Directions =
Beneath this instruction is a block of data; output from it exactly the lines that run from the one containing "measuring stick (snow-white) 681,146" through the one containing "none -> layer cake (snow-white) 681,359", inclusive.

The input =
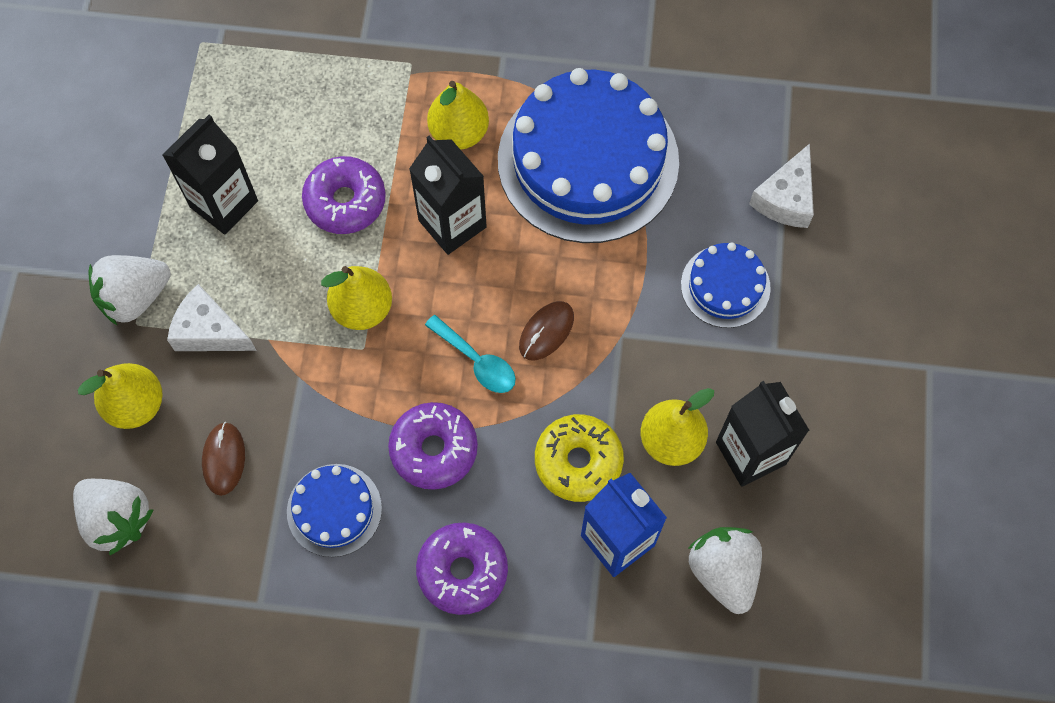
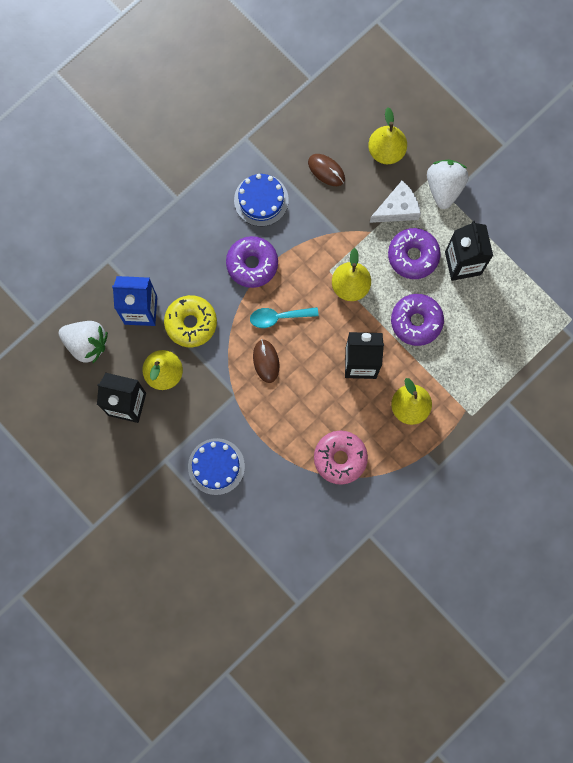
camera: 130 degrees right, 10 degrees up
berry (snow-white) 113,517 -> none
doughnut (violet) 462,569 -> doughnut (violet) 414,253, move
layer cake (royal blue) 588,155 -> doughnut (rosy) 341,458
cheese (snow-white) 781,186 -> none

==

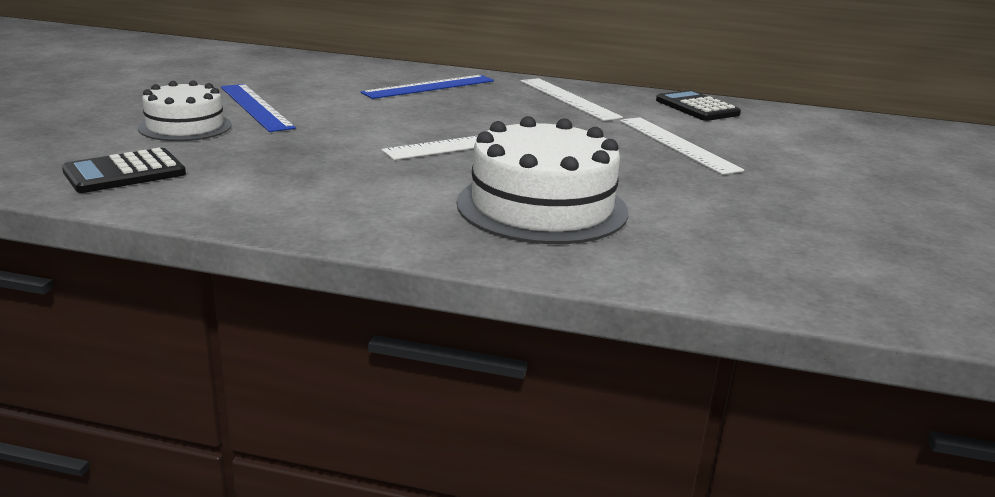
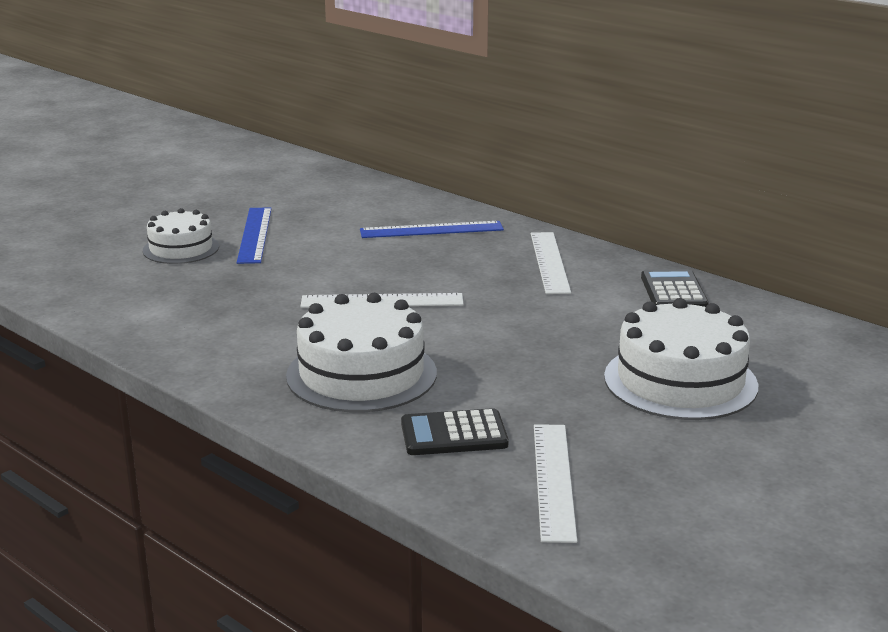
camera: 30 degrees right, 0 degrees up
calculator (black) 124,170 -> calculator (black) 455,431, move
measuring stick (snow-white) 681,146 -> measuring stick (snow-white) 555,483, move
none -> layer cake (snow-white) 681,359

Answer box =
measuring stick (snow-white) 681,146 -> measuring stick (snow-white) 555,483, move
none -> layer cake (snow-white) 681,359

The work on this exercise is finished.